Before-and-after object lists
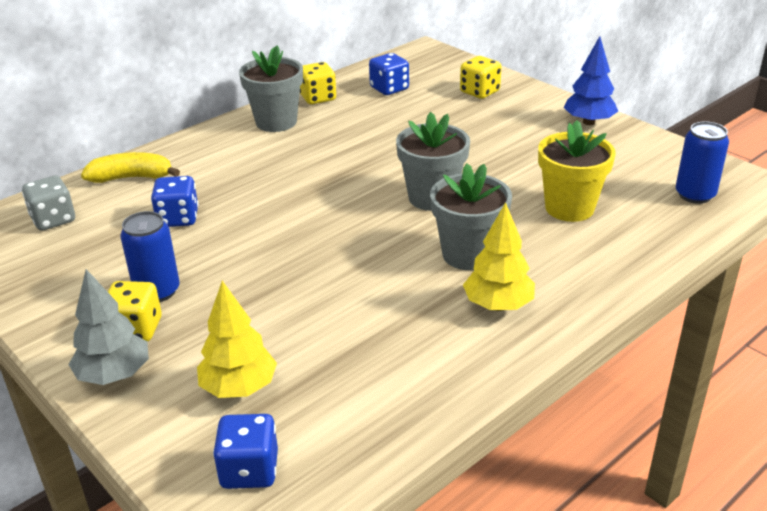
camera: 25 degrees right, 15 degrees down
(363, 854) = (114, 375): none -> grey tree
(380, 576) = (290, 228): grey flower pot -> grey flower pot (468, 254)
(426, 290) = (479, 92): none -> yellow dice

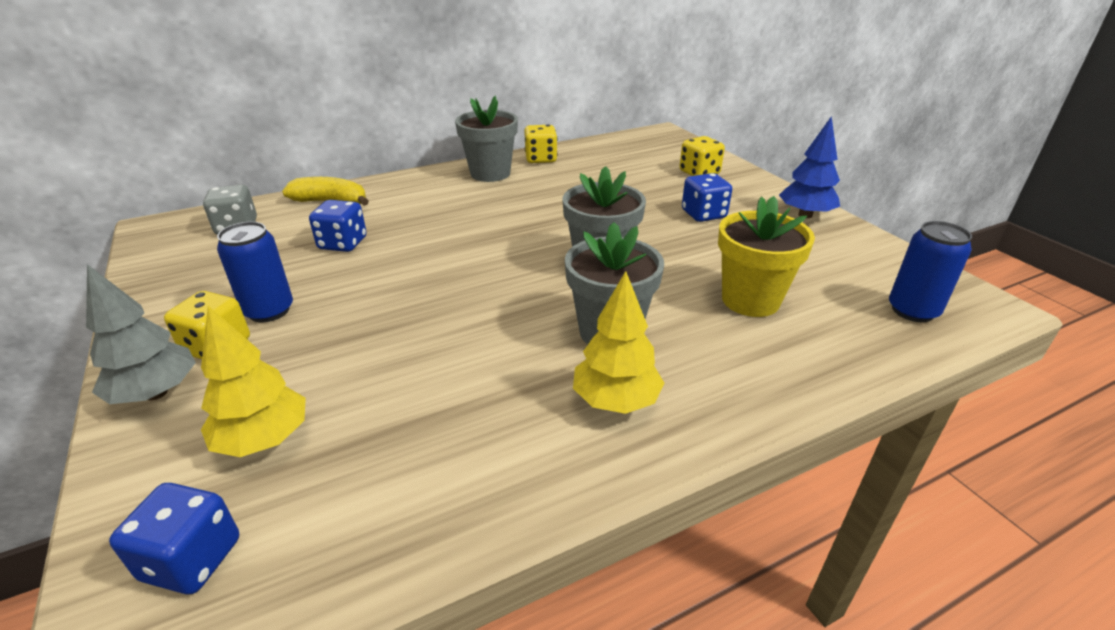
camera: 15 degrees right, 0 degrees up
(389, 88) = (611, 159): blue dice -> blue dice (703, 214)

▶ [EXERCISE OBJECTIVE]
For the string "none", give the number of lines in the records that contain it and nothing besides.

▶ [SOLUTION FOR THIS TASK]
2